#### [SOURCE MATERIAL]

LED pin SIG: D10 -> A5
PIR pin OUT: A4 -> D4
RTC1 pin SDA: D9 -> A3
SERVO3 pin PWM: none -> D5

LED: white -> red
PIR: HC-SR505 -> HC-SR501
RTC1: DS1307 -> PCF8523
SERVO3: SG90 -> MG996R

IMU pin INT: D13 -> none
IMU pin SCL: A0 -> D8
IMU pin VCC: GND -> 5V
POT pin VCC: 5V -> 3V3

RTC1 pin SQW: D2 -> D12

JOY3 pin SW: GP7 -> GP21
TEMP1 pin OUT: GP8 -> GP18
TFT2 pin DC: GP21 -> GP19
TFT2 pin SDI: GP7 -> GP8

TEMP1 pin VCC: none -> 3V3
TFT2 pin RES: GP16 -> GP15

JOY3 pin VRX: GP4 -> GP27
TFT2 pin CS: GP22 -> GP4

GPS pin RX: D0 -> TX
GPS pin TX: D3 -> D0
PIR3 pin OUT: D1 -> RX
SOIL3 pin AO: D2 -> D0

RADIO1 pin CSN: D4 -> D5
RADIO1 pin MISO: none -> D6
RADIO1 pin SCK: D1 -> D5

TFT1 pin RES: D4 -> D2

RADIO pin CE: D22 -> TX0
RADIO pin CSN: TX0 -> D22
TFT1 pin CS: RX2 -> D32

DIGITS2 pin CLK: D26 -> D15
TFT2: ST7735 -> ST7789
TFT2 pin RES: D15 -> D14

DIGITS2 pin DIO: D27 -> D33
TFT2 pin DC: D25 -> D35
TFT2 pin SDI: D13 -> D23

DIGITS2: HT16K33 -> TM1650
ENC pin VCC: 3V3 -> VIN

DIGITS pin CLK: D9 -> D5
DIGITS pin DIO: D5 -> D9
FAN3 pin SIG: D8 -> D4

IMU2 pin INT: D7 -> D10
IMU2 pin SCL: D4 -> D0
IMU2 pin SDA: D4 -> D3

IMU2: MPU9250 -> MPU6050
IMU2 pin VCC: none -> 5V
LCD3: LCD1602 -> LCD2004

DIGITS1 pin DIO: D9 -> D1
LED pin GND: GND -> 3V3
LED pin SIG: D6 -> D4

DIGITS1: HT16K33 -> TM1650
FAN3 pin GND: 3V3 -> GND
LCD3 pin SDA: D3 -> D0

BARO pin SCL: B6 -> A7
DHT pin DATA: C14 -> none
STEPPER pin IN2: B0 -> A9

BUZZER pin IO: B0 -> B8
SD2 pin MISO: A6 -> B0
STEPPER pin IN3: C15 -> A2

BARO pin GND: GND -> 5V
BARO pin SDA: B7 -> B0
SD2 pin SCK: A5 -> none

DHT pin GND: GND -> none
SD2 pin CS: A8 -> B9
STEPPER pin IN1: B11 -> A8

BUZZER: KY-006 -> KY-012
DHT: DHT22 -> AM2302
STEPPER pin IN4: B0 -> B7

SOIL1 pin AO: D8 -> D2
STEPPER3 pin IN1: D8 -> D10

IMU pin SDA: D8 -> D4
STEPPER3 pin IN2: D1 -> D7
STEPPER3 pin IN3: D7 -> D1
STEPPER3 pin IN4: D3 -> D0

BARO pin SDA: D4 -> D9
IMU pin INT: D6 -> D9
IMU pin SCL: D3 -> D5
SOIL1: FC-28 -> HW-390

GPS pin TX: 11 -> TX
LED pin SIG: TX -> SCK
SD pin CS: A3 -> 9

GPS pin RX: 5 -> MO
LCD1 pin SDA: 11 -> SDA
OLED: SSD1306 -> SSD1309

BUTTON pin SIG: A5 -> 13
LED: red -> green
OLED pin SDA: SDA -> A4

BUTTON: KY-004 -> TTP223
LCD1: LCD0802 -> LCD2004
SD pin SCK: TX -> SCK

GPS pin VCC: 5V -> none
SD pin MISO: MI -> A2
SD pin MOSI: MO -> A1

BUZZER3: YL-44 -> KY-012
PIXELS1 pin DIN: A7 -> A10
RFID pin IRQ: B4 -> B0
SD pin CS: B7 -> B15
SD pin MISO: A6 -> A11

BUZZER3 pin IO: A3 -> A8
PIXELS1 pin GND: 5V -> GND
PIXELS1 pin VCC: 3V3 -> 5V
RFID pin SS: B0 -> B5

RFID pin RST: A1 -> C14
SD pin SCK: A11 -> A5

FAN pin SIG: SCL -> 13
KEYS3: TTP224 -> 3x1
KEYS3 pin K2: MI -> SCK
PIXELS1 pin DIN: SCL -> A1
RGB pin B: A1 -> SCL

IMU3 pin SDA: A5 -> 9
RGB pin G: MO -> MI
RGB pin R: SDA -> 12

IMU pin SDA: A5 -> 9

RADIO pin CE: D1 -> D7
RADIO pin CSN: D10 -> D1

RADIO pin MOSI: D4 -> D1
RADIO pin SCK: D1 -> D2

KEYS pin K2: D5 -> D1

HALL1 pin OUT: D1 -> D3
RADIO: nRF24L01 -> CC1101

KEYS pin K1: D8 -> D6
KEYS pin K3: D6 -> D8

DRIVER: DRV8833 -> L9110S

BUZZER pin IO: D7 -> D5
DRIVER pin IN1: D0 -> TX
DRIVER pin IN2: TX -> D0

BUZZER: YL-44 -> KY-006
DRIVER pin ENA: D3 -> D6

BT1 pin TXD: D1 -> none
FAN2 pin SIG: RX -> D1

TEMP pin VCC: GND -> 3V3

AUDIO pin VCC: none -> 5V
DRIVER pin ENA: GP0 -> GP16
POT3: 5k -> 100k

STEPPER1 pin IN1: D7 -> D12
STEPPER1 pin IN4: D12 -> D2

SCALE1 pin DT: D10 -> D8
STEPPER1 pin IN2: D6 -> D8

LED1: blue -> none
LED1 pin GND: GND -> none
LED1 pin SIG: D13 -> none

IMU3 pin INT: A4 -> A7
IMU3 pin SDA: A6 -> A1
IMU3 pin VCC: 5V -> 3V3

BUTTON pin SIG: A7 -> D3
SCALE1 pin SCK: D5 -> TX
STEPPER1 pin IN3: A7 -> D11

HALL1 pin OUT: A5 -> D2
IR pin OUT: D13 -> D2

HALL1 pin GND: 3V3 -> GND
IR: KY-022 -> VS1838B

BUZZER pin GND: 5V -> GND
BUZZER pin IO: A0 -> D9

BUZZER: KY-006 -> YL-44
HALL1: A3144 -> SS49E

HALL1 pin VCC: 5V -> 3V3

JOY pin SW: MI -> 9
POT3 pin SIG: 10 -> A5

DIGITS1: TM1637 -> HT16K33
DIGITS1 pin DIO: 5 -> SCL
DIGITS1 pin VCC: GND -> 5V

#### [TASK]
In the material above, transcribe exactly the lines beginning at the one with "SERVO3 pin PWM: none -> D5" and ending at the one with "DIGITS2: HT16K33 -> TM1650", both included.

#### [OUTPUT OF THE TASK]
SERVO3 pin PWM: none -> D5

LED: white -> red
PIR: HC-SR505 -> HC-SR501
RTC1: DS1307 -> PCF8523
SERVO3: SG90 -> MG996R

IMU pin INT: D13 -> none
IMU pin SCL: A0 -> D8
IMU pin VCC: GND -> 5V
POT pin VCC: 5V -> 3V3

RTC1 pin SQW: D2 -> D12

JOY3 pin SW: GP7 -> GP21
TEMP1 pin OUT: GP8 -> GP18
TFT2 pin DC: GP21 -> GP19
TFT2 pin SDI: GP7 -> GP8

TEMP1 pin VCC: none -> 3V3
TFT2 pin RES: GP16 -> GP15

JOY3 pin VRX: GP4 -> GP27
TFT2 pin CS: GP22 -> GP4

GPS pin RX: D0 -> TX
GPS pin TX: D3 -> D0
PIR3 pin OUT: D1 -> RX
SOIL3 pin AO: D2 -> D0

RADIO1 pin CSN: D4 -> D5
RADIO1 pin MISO: none -> D6
RADIO1 pin SCK: D1 -> D5

TFT1 pin RES: D4 -> D2

RADIO pin CE: D22 -> TX0
RADIO pin CSN: TX0 -> D22
TFT1 pin CS: RX2 -> D32

DIGITS2 pin CLK: D26 -> D15
TFT2: ST7735 -> ST7789
TFT2 pin RES: D15 -> D14

DIGITS2 pin DIO: D27 -> D33
TFT2 pin DC: D25 -> D35
TFT2 pin SDI: D13 -> D23

DIGITS2: HT16K33 -> TM1650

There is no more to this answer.